> _Task directions_: On every line of the listing, check for "orange"; copy the lines that have it.

> _Information provided_:
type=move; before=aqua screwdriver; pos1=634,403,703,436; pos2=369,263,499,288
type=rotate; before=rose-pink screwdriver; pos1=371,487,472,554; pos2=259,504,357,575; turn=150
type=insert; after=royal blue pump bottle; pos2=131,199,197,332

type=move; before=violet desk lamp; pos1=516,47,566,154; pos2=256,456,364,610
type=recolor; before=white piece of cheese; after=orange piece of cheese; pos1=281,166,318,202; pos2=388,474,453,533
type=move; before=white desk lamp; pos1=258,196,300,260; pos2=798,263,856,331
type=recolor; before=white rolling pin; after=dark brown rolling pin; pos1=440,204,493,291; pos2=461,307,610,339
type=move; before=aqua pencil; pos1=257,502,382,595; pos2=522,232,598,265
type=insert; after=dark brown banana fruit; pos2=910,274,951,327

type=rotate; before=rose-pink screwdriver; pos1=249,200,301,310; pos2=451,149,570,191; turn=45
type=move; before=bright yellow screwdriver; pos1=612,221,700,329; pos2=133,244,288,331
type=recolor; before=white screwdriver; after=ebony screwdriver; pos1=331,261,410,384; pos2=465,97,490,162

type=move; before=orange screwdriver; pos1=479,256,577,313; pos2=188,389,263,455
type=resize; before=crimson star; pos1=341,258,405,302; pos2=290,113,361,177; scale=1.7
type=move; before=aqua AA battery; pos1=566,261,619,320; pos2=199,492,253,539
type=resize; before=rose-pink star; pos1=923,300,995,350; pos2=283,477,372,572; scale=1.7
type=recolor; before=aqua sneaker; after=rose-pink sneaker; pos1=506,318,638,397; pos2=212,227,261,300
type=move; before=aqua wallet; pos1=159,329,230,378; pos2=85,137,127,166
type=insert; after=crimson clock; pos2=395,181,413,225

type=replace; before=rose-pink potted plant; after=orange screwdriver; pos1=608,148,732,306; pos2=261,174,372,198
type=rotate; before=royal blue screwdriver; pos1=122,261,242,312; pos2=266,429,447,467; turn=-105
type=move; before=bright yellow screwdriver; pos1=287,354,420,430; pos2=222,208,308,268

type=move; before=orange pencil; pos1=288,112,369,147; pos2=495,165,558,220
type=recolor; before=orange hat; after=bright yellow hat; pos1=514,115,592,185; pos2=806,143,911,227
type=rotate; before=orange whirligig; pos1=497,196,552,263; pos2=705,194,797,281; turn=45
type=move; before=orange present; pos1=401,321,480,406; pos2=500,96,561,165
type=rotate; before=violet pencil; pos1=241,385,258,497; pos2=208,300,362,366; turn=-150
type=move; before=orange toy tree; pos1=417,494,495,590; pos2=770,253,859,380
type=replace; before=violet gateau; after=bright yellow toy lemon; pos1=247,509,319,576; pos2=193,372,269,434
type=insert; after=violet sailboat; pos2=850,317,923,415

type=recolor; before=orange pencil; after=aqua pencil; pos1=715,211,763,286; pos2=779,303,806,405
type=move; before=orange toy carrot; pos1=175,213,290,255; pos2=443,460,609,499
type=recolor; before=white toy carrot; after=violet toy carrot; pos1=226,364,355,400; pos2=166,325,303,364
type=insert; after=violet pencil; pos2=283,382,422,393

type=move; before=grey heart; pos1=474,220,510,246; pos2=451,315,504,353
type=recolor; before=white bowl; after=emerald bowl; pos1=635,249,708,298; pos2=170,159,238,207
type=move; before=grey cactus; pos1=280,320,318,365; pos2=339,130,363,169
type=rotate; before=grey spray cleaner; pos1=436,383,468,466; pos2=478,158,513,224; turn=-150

> _Task output_:
type=recolor; before=white piece of cheese; after=orange piece of cheese; pos1=281,166,318,202; pos2=388,474,453,533
type=move; before=orange screwdriver; pos1=479,256,577,313; pos2=188,389,263,455
type=replace; before=rose-pink potted plant; after=orange screwdriver; pos1=608,148,732,306; pos2=261,174,372,198
type=move; before=orange pencil; pos1=288,112,369,147; pos2=495,165,558,220
type=recolor; before=orange hat; after=bright yellow hat; pos1=514,115,592,185; pos2=806,143,911,227
type=rotate; before=orange whirligig; pos1=497,196,552,263; pos2=705,194,797,281; turn=45
type=move; before=orange present; pos1=401,321,480,406; pos2=500,96,561,165
type=move; before=orange toy tree; pos1=417,494,495,590; pos2=770,253,859,380
type=recolor; before=orange pencil; after=aqua pencil; pos1=715,211,763,286; pos2=779,303,806,405
type=move; before=orange toy carrot; pos1=175,213,290,255; pos2=443,460,609,499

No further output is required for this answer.